Data section -

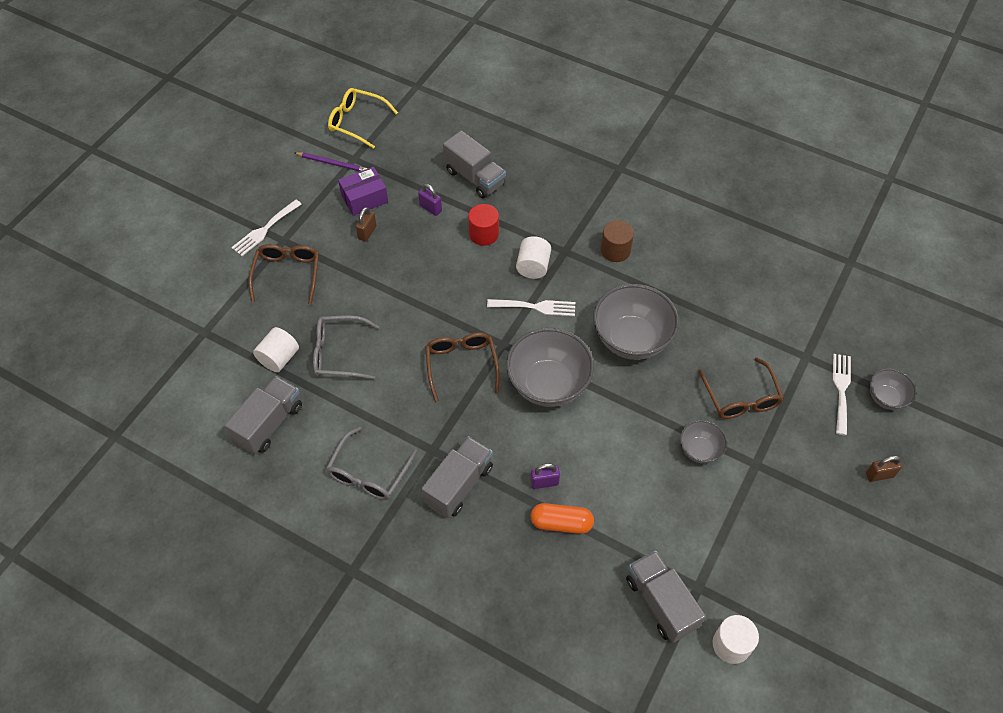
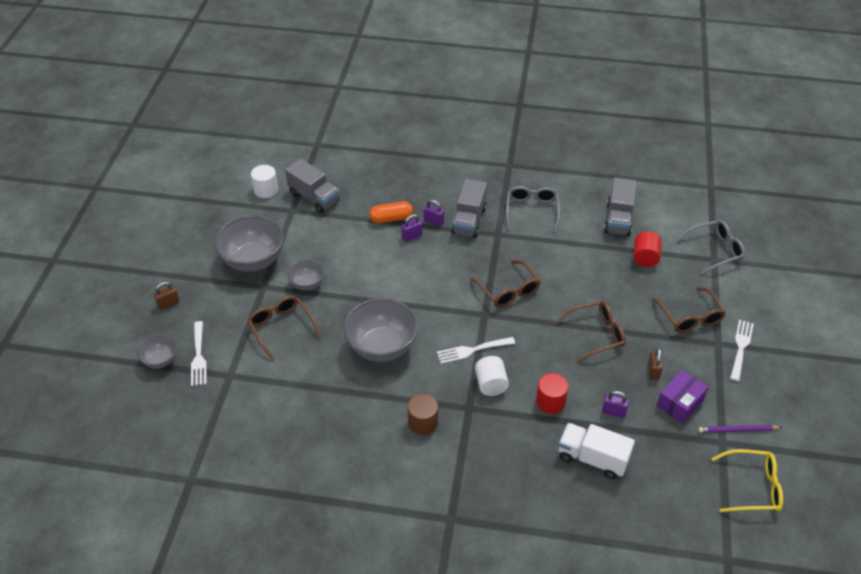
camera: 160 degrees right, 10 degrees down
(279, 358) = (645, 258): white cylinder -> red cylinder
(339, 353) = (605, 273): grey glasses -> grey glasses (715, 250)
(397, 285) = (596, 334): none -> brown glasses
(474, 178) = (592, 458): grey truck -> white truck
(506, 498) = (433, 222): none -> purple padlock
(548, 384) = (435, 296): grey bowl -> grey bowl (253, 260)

Your assignment - Every line above must appear in the answer unchanged, and no picture may appear in it.

Answer to the exercise -
camera: 160 degrees right, 10 degrees down
(279, 358) = (645, 258): white cylinder -> red cylinder
(339, 353) = (605, 273): grey glasses -> grey glasses (715, 250)
(397, 285) = (596, 334): none -> brown glasses
(474, 178) = (592, 458): grey truck -> white truck
(506, 498) = (433, 222): none -> purple padlock
(548, 384) = (435, 296): grey bowl -> grey bowl (253, 260)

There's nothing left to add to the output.